==== EXERCISE DATA
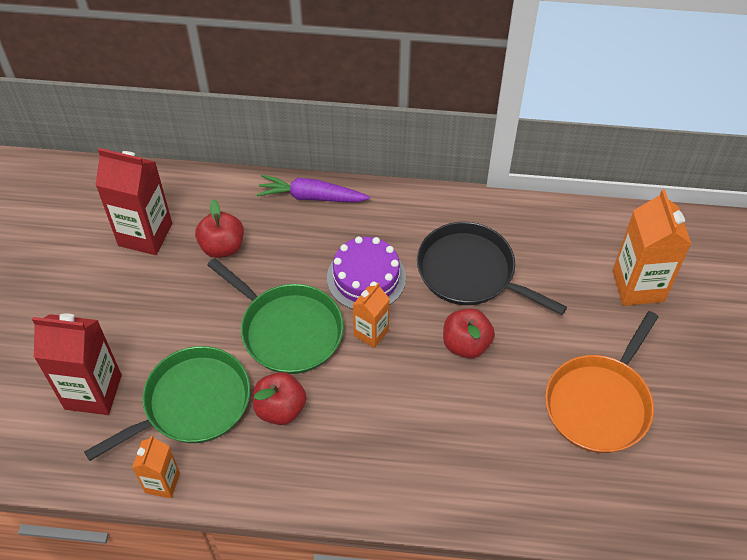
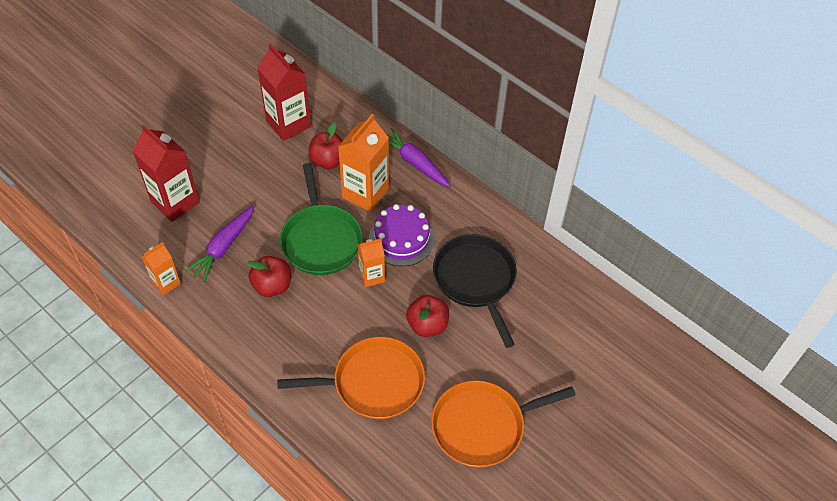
camera: 35 degrees right, 0 degrees up
green pan [84,346,250,461] -> purple carrot [184,205,255,282]
orange carton [613,189,691,306] -> orange carton moved to [338,114,389,212]
none -> orange pan [277,337,425,419]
========
Exact copy, no pictures: please print the data above once more.

camera: 35 degrees right, 0 degrees up
green pan [84,346,250,461] -> purple carrot [184,205,255,282]
orange carton [613,189,691,306] -> orange carton moved to [338,114,389,212]
none -> orange pan [277,337,425,419]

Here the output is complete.